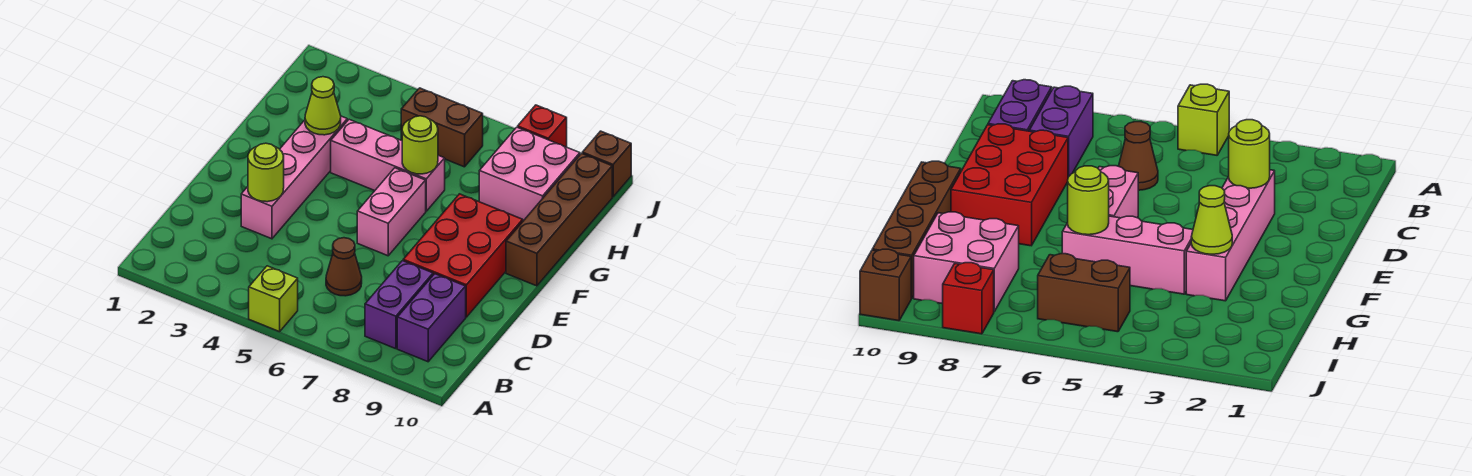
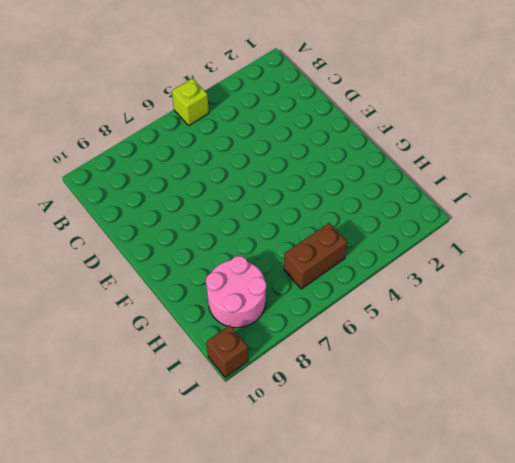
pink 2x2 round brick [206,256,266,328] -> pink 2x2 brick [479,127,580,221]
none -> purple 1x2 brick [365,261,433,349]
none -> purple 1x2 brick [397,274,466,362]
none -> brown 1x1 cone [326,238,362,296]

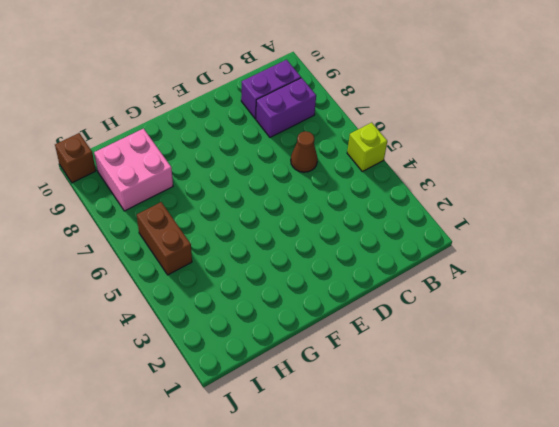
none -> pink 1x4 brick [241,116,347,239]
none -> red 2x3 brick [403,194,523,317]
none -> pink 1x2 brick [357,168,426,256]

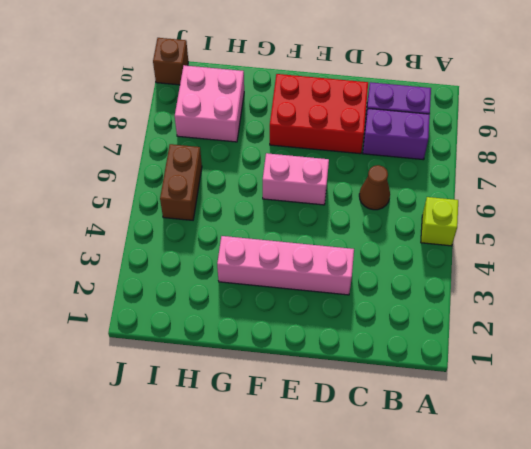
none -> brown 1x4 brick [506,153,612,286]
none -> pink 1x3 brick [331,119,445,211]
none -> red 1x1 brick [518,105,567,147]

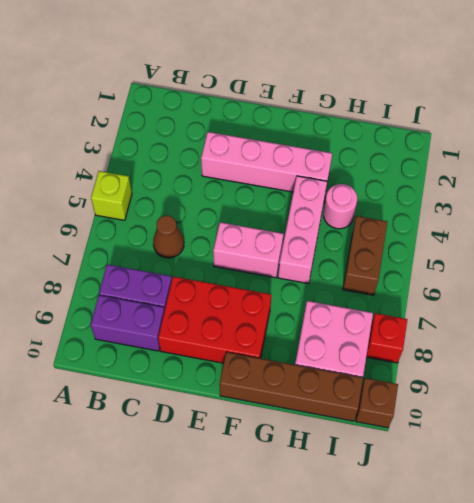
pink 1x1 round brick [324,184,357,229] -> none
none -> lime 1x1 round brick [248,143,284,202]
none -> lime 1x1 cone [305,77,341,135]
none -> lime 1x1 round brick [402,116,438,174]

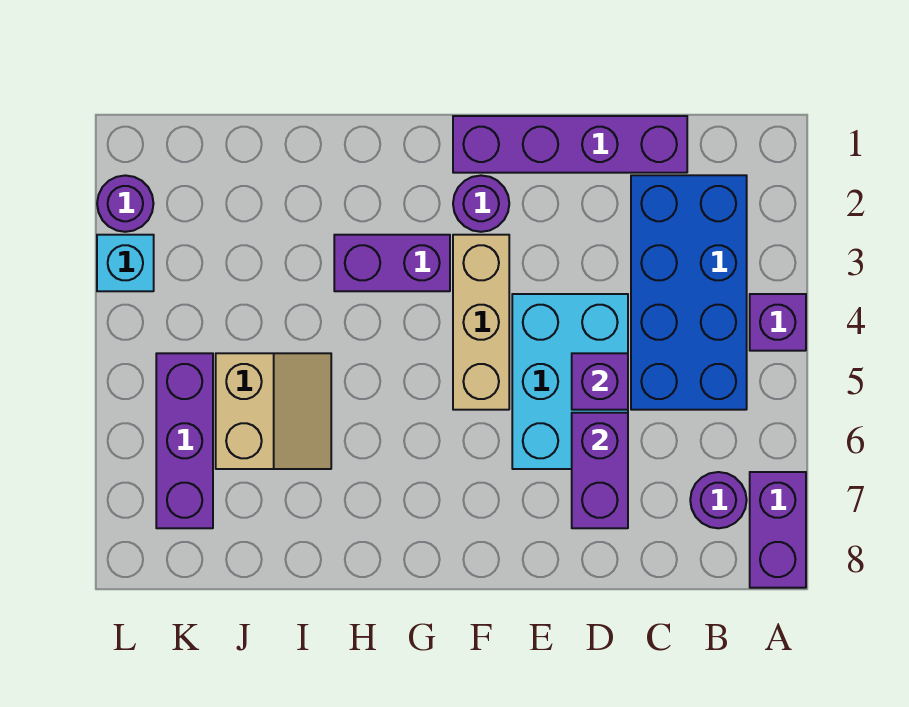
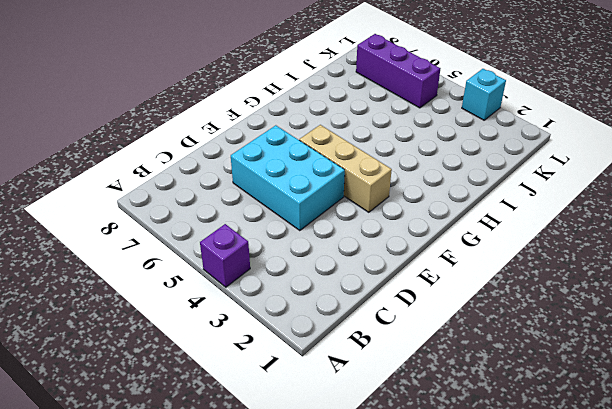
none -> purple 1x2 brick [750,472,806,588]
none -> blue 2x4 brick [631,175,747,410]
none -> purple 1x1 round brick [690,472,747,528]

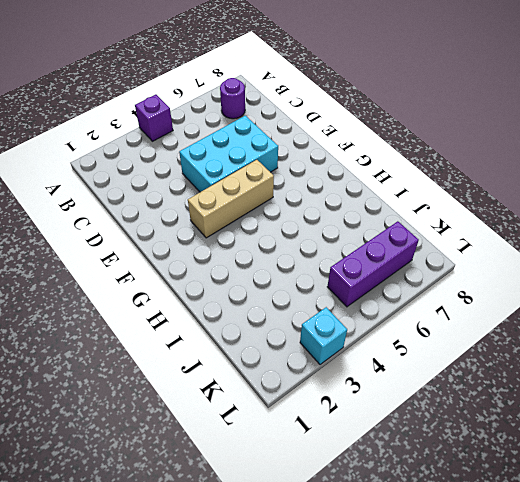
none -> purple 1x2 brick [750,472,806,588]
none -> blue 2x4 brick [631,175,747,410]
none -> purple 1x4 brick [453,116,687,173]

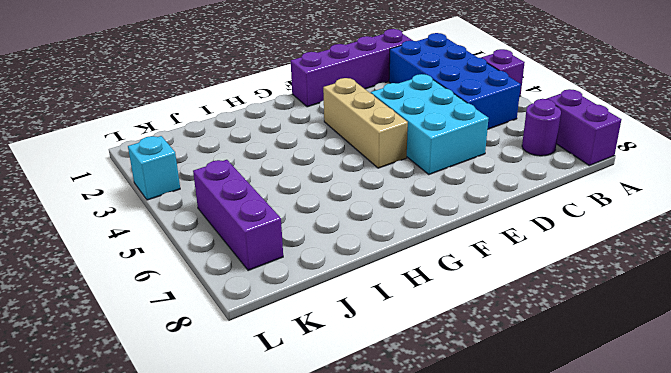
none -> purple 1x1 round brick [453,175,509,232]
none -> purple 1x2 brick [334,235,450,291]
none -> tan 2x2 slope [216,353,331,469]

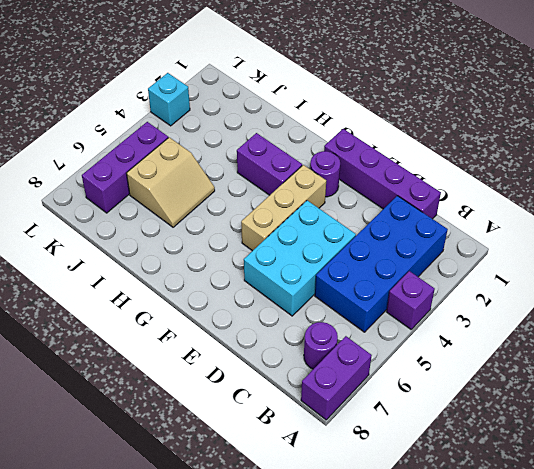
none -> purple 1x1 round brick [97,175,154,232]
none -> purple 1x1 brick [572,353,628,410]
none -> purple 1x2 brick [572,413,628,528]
● ● ● ●
→ Work item
Reproduce, exactly and only, the lines of the records above starting at the line with "none -> pink 1x3 brick [331,119,445,211]" and ending at the line with "none -> tan 2x2 slope [216,353,331,469]", both included. Leave every picture out.

→ Response box
none -> pink 1x3 brick [331,119,445,211]
none -> red 1x1 brick [518,105,567,147]

pink 1x1 round brick [324,184,357,229] -> none
none -> lime 1x1 round brick [248,143,284,202]
none -> lime 1x1 cone [305,77,341,135]
none -> lime 1x1 round brick [402,116,438,174]

none -> purple 1x2 brick [750,472,806,588]
none -> blue 2x4 brick [631,175,747,410]
none -> purple 1x1 round brick [690,472,747,528]

none -> purple 1x2 brick [750,472,806,588]
none -> blue 2x4 brick [631,175,747,410]
none -> purple 1x4 brick [453,116,687,173]

none -> purple 1x1 round brick [453,175,509,232]
none -> purple 1x2 brick [334,235,450,291]
none -> tan 2x2 slope [216,353,331,469]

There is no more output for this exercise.